### PROBLEM STATEMENT
Look for the line with "- aparat fotograficzny/biały (377 156)" in the data below, then reproduce word for word that line and every line after it. Leave out all pictures and add nothing.

Stored records
______________________________

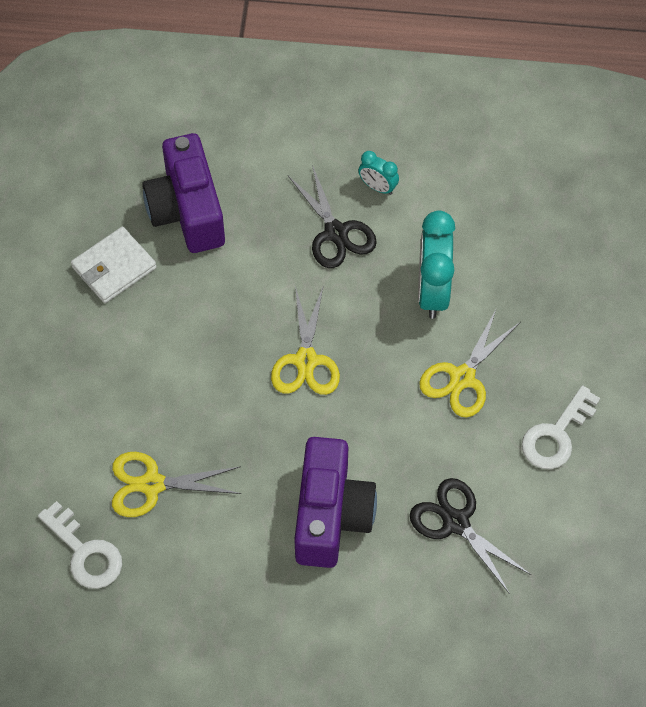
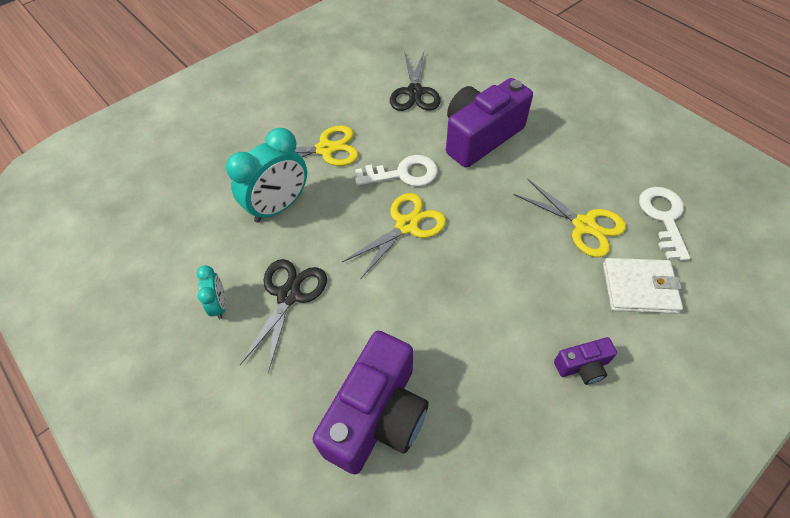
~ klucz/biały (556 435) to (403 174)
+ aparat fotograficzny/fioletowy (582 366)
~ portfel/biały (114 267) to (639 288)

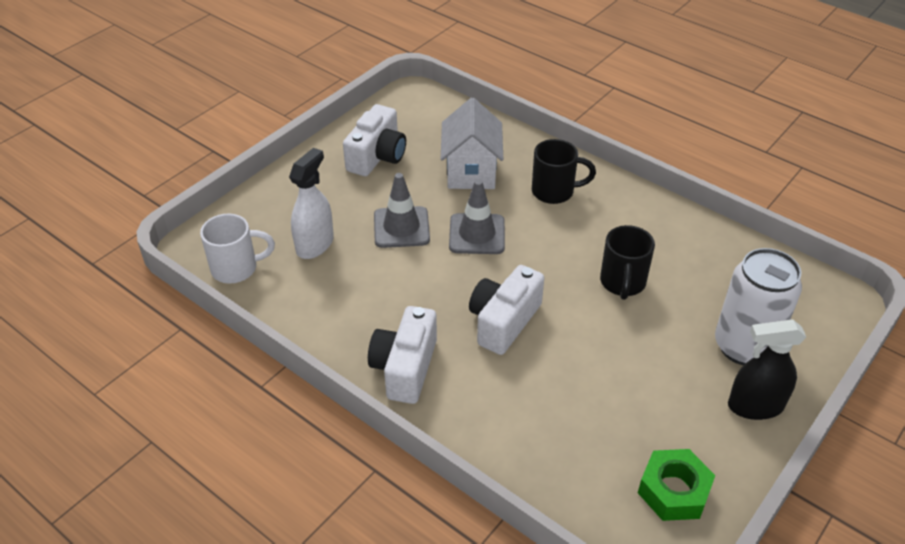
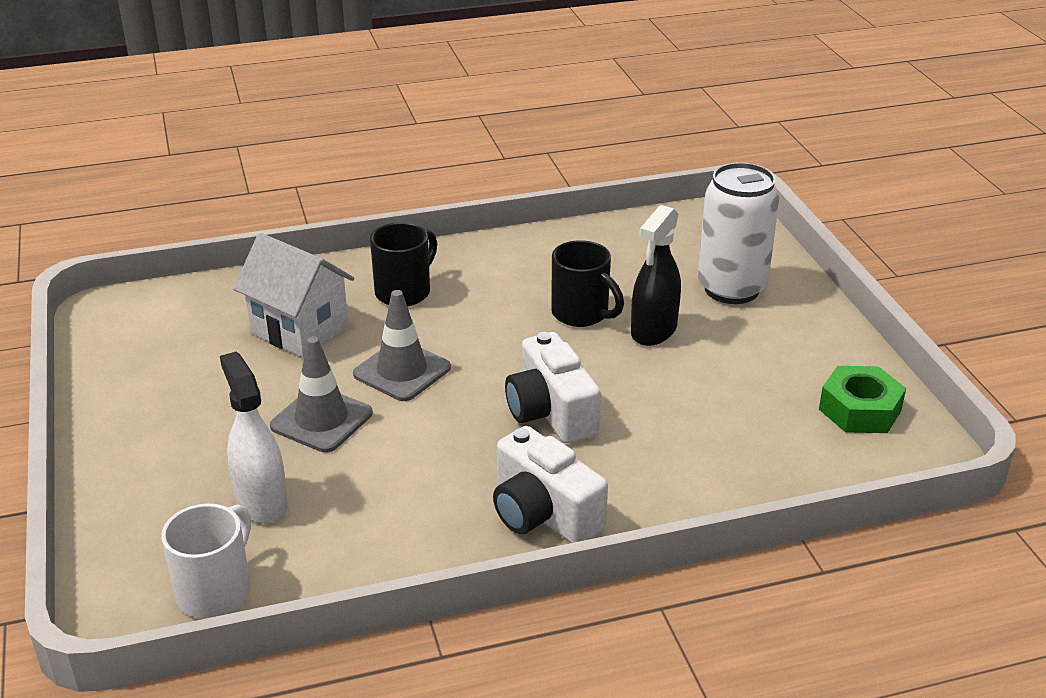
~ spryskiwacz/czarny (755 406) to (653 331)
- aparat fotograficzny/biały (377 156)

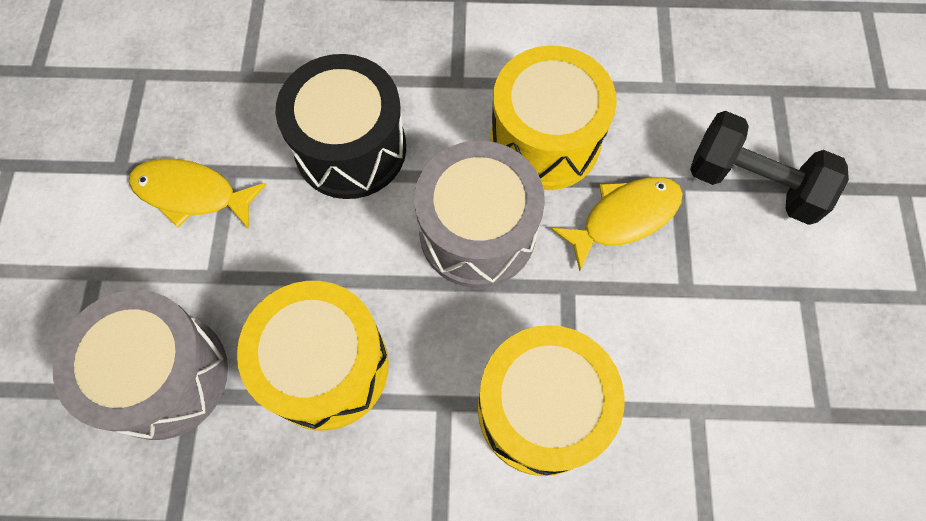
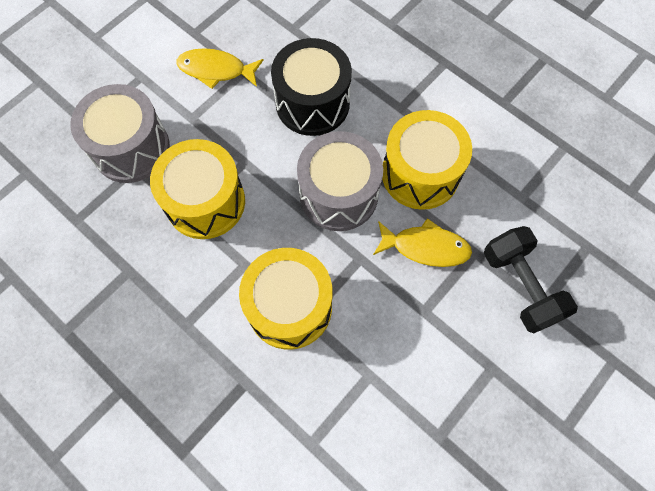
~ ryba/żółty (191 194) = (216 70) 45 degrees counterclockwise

______________________________

### REPLY TO THE TASK
- aparat fotograficzny/biały (377 156)

~ ryba/żółty (191 194) = (216 70) 45 degrees counterclockwise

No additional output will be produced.